- **Data shown**:

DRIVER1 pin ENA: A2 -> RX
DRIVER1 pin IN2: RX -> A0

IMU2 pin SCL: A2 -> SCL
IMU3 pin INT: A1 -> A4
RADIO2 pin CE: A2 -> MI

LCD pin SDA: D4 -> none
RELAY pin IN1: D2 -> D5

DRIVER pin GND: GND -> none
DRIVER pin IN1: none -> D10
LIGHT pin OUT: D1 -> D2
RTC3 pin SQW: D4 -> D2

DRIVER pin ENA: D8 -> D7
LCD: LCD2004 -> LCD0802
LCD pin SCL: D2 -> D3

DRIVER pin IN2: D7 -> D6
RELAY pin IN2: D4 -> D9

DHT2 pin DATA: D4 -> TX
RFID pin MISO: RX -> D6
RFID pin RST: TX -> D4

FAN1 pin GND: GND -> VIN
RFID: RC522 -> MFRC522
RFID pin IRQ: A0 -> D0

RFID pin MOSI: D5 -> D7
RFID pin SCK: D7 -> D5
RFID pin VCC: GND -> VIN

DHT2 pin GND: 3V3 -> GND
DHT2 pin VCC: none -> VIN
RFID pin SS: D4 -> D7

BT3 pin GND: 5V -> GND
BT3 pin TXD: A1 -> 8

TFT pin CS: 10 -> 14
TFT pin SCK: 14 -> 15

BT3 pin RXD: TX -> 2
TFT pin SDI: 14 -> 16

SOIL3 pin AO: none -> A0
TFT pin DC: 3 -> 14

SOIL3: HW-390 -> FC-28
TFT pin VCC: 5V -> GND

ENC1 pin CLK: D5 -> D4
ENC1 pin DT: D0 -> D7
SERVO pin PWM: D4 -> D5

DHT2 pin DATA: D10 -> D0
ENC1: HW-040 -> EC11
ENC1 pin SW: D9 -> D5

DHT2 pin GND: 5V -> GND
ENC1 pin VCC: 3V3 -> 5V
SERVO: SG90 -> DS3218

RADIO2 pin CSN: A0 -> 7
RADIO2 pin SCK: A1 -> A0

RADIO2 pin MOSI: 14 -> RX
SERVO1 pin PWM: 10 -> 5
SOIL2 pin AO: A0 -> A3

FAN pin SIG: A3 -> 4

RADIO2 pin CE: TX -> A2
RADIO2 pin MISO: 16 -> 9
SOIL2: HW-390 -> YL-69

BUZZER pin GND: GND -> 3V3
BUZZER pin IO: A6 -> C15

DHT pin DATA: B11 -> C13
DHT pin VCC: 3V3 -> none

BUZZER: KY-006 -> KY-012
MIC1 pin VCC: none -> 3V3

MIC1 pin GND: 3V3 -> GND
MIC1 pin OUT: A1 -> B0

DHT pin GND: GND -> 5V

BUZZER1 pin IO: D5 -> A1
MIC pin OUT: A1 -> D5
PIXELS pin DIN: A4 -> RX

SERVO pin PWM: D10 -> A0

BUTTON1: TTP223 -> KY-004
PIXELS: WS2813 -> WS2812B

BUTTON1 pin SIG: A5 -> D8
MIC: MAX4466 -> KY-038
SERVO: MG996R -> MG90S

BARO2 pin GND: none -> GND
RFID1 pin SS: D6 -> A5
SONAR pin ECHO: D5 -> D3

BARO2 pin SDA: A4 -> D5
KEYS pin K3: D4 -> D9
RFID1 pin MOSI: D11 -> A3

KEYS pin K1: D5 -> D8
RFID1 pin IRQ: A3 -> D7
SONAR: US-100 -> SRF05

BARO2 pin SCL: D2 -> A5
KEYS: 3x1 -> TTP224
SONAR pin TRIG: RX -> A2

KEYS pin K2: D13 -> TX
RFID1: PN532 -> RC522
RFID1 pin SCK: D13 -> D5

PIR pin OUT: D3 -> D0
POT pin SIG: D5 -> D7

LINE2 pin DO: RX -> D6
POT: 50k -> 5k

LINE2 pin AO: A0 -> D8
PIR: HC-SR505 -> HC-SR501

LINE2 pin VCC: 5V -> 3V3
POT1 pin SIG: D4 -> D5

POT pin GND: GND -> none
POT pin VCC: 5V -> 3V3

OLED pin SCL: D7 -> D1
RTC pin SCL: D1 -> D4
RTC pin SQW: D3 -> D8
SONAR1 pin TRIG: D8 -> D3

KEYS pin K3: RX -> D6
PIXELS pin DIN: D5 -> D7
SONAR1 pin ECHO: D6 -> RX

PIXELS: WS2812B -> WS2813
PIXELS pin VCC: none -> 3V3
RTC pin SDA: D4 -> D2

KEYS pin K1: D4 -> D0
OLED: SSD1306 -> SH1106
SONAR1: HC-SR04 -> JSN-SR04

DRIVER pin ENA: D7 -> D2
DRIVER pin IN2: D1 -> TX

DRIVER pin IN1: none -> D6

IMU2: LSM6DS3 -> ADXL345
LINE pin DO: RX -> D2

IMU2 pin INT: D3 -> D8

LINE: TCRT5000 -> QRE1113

- **Exercise brief**: After reading through the material, report every line that holds "MISO".

- **Reply to the exercise**:
RFID pin MISO: RX -> D6
RADIO2 pin MISO: 16 -> 9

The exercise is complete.